### TO DO
Wherever the word "SOIL" turns up in a line of the entries, copy that line.

═══ AVAILABLE DATA

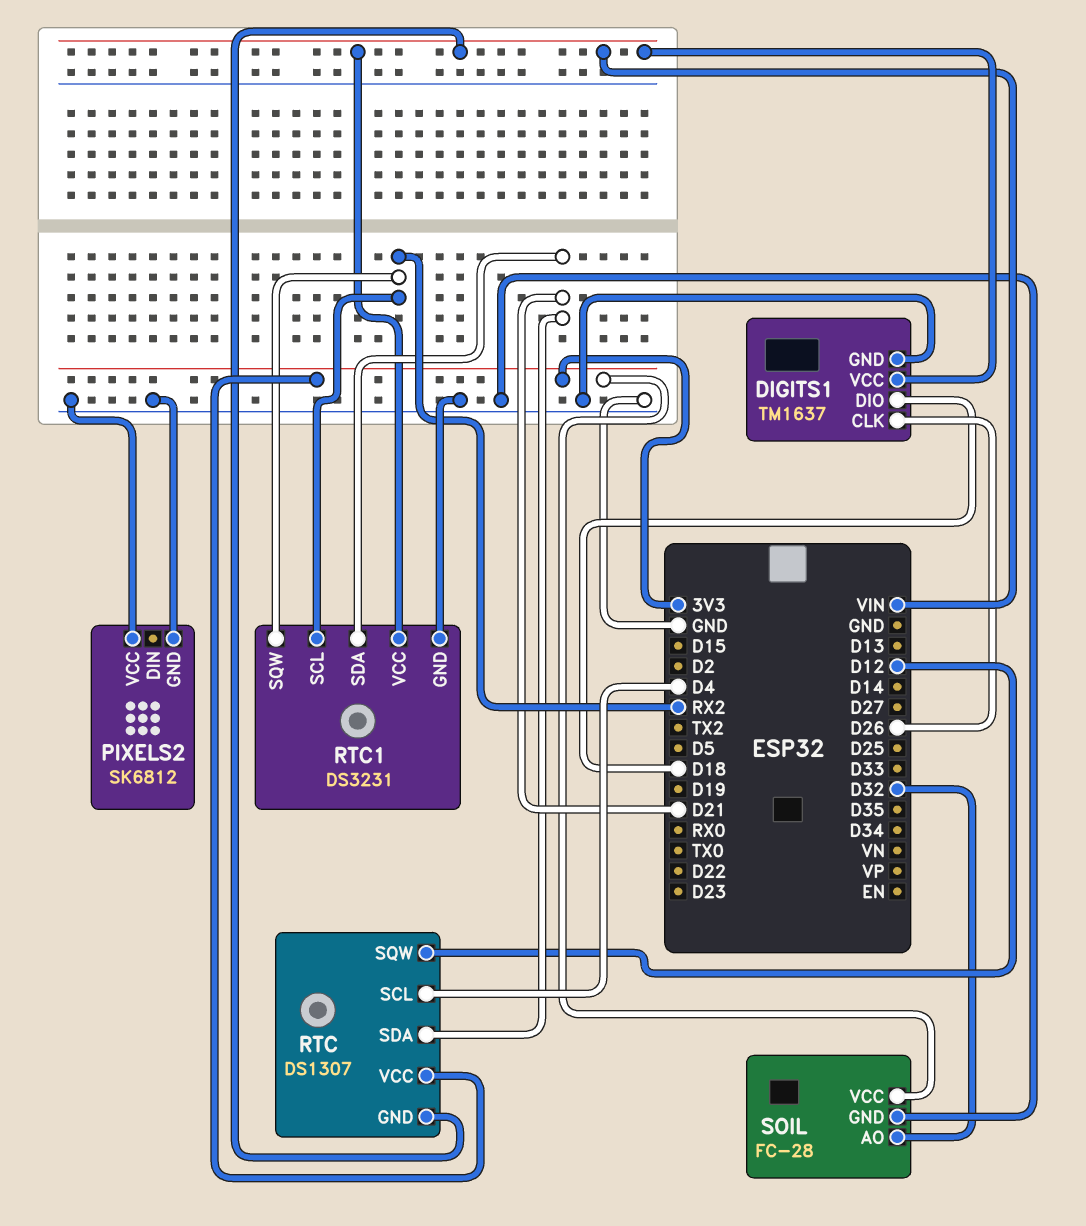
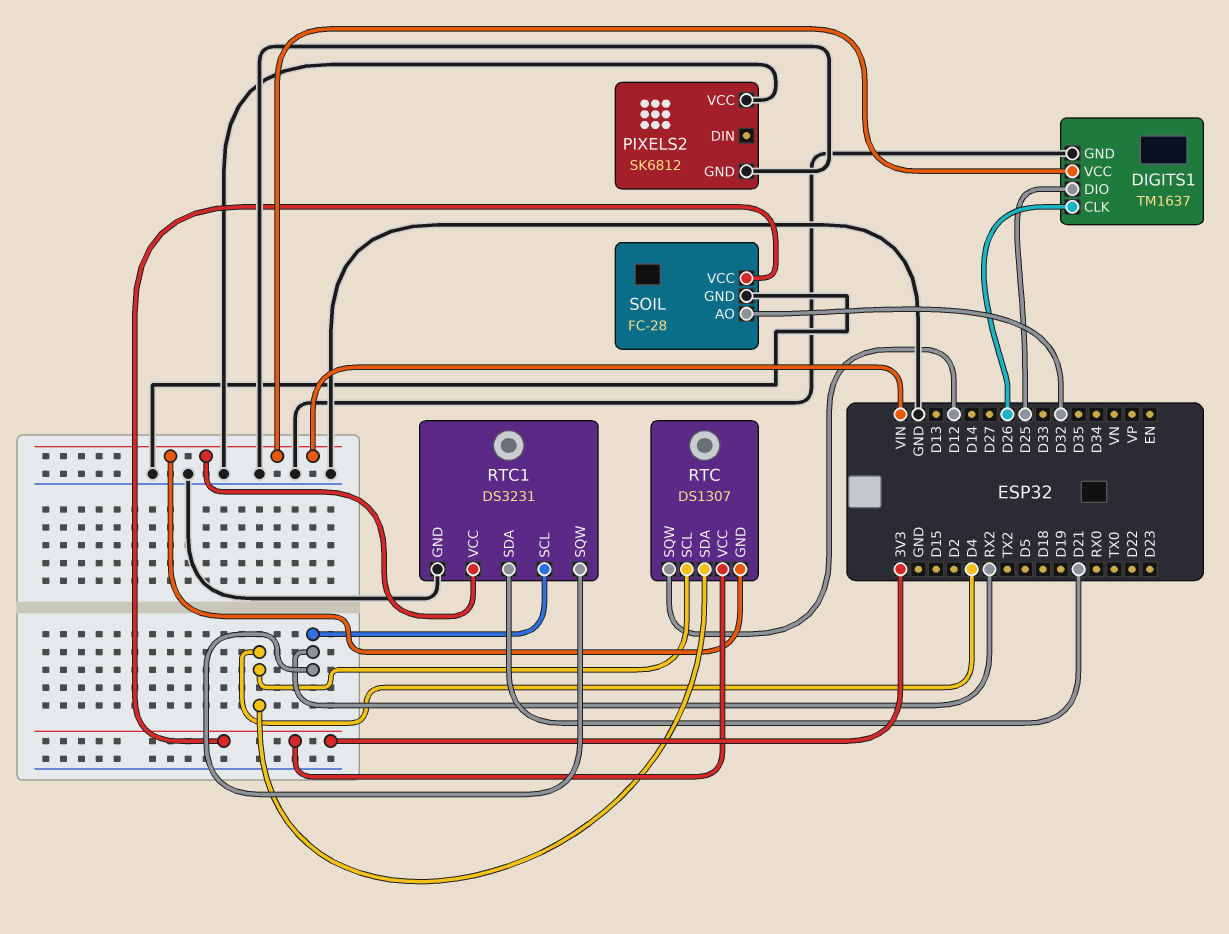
DIGITS1 pin DIO: D18 -> D25
RTC pin SDA: D21 -> D4

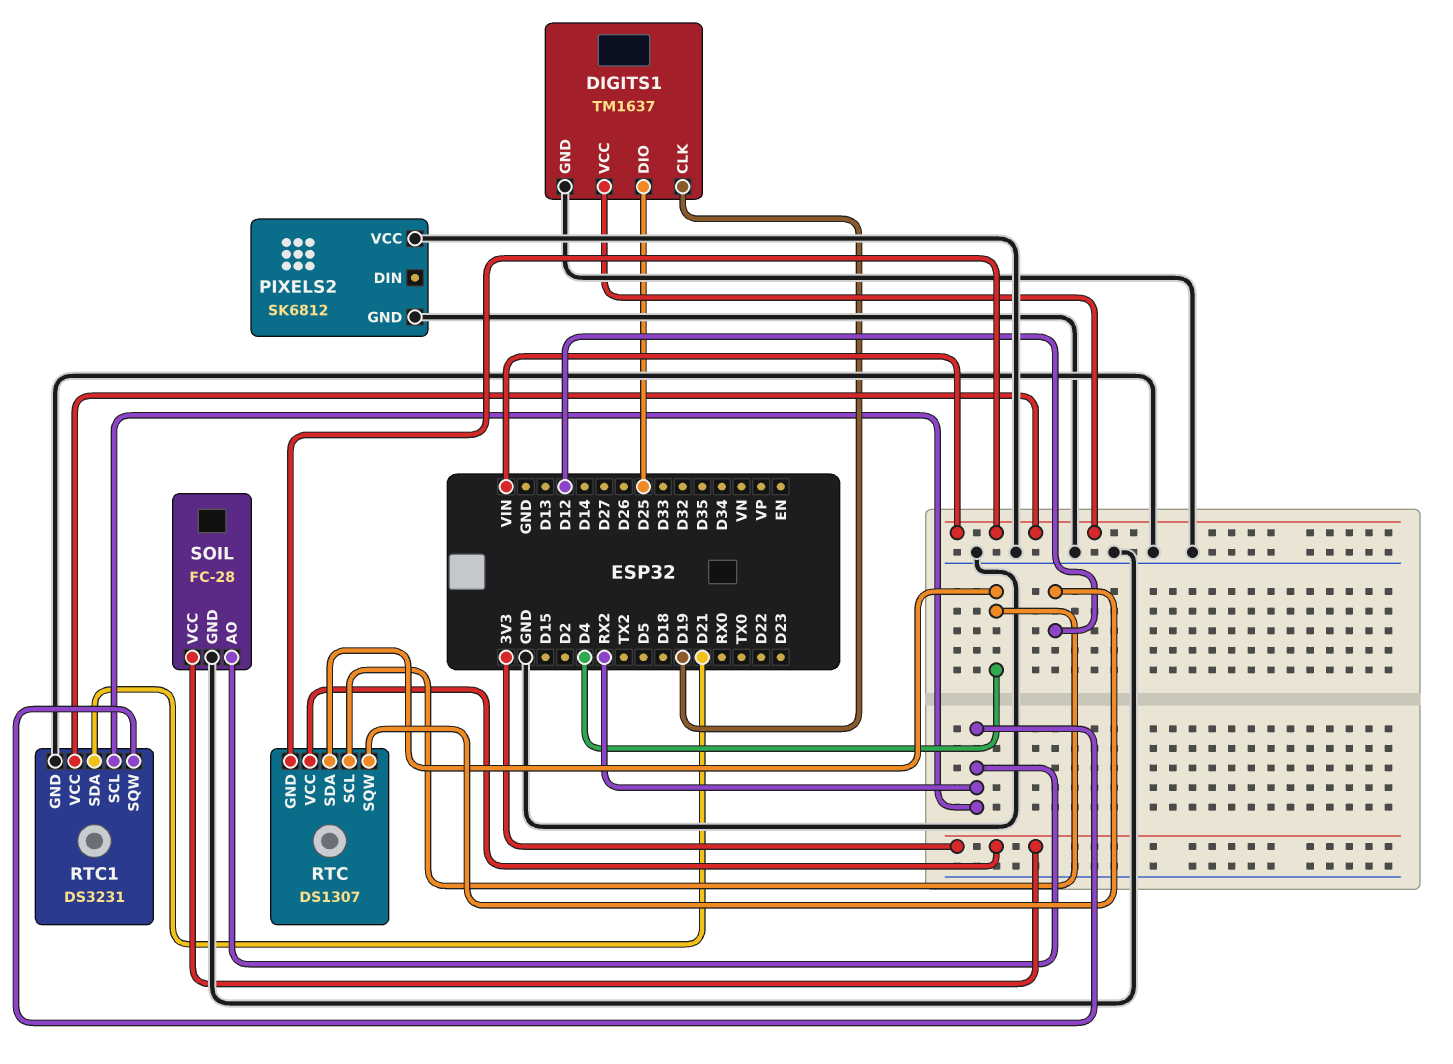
DIGITS1 pin CLK: D26 -> D19
SOIL pin AO: D32 -> RX2

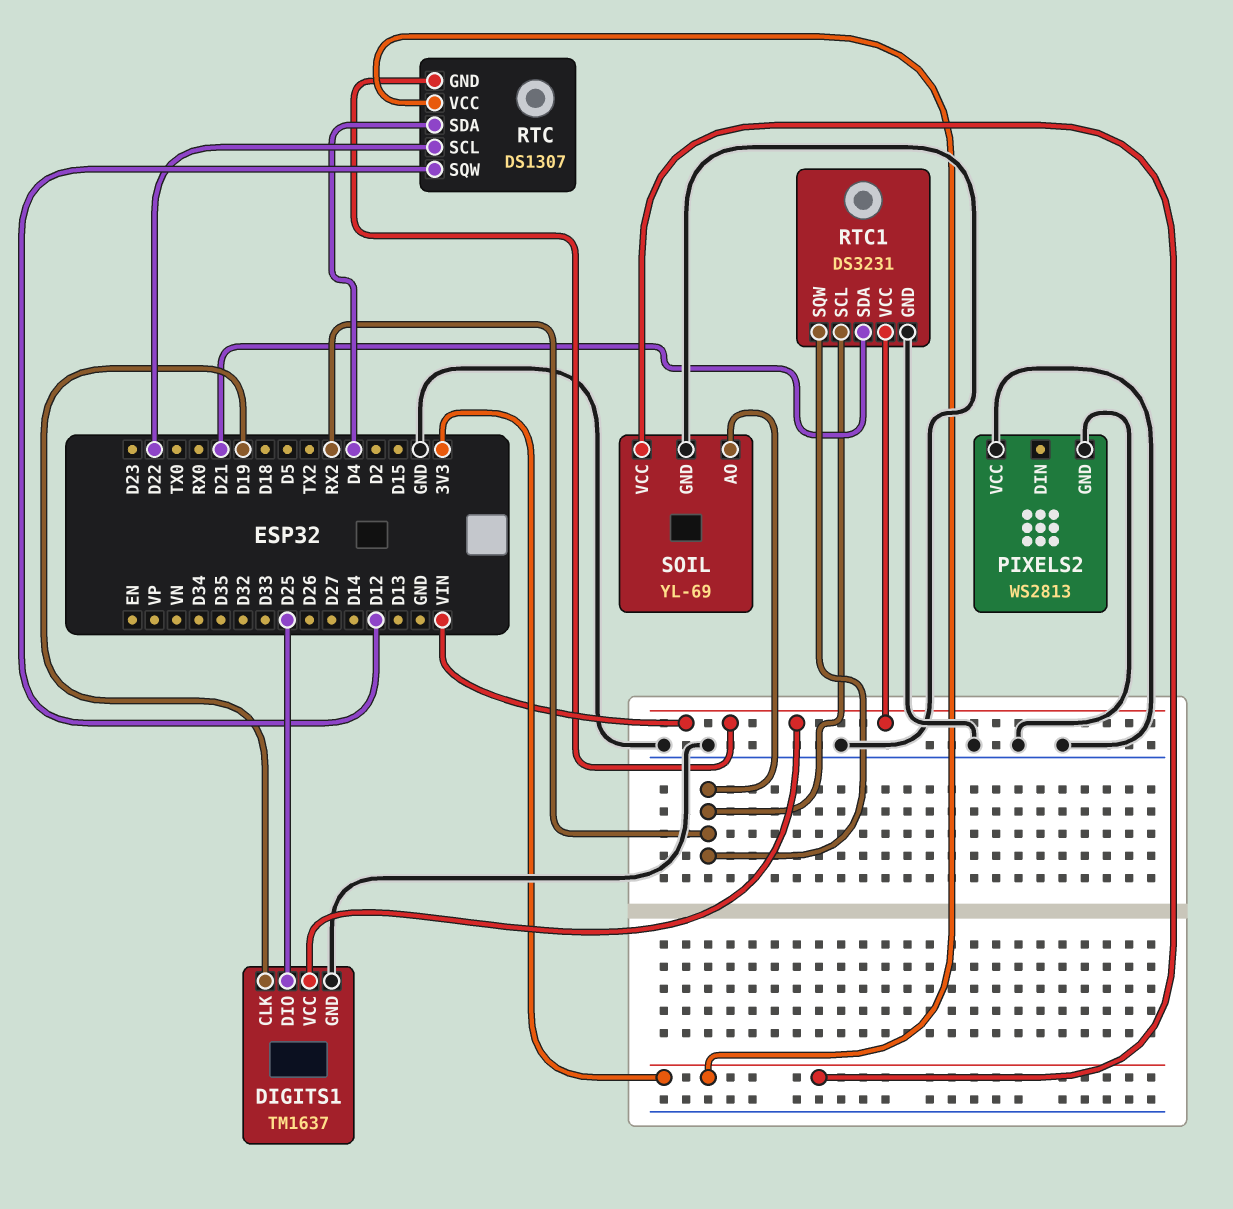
PIXELS2: SK6812 -> WS2813
RTC pin SCL: D4 -> D22
SOIL: FC-28 -> YL-69

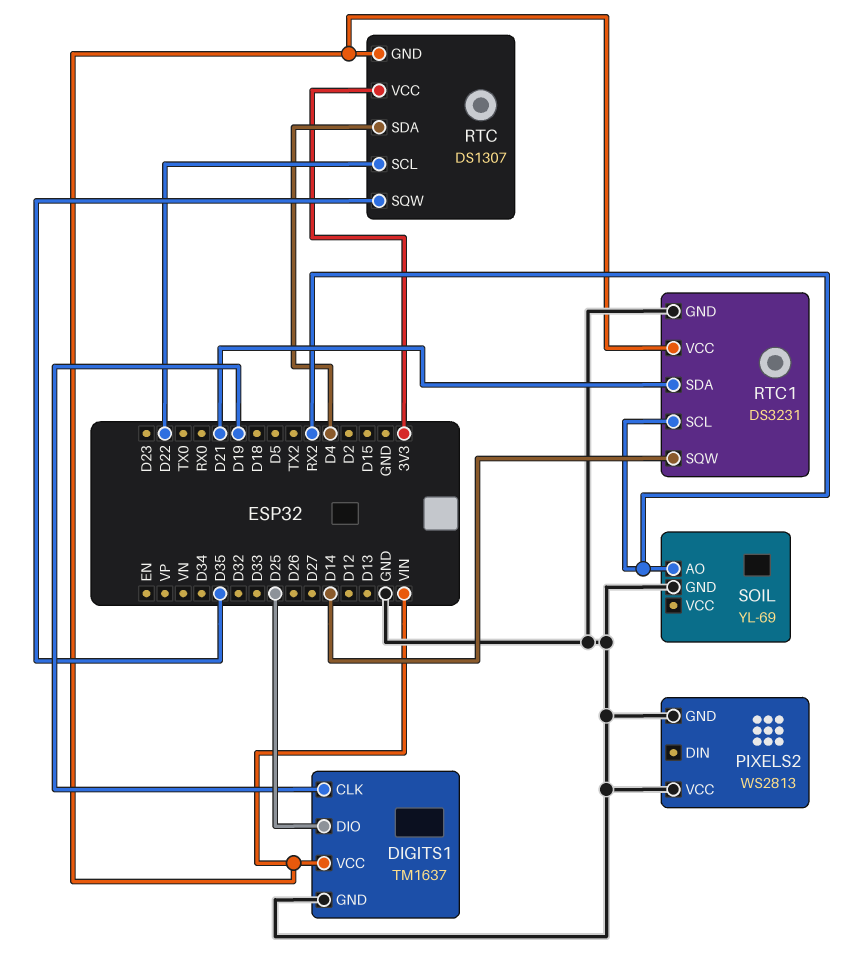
RTC pin SQW: D12 -> D35
RTC1 pin SQW: RX2 -> D14
SOIL pin VCC: 3V3 -> none

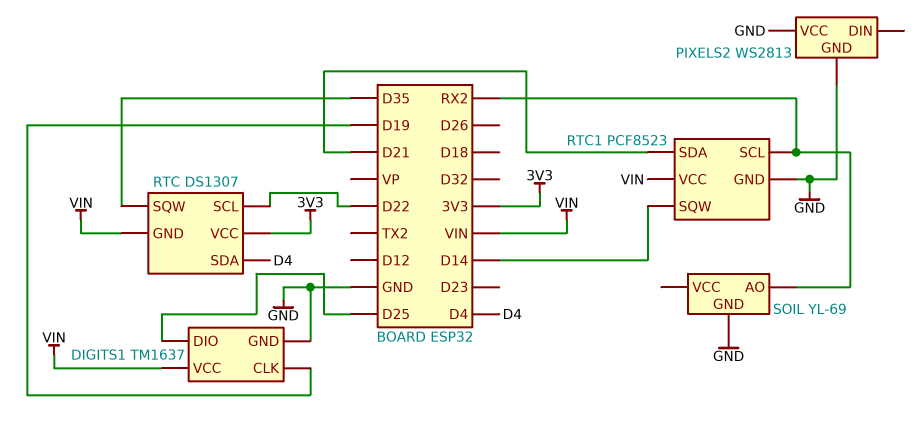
RTC1: DS3231 -> PCF8523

══════

### EXPECTED ANSWER
SOIL pin AO: D32 -> RX2
SOIL: FC-28 -> YL-69
SOIL pin VCC: 3V3 -> none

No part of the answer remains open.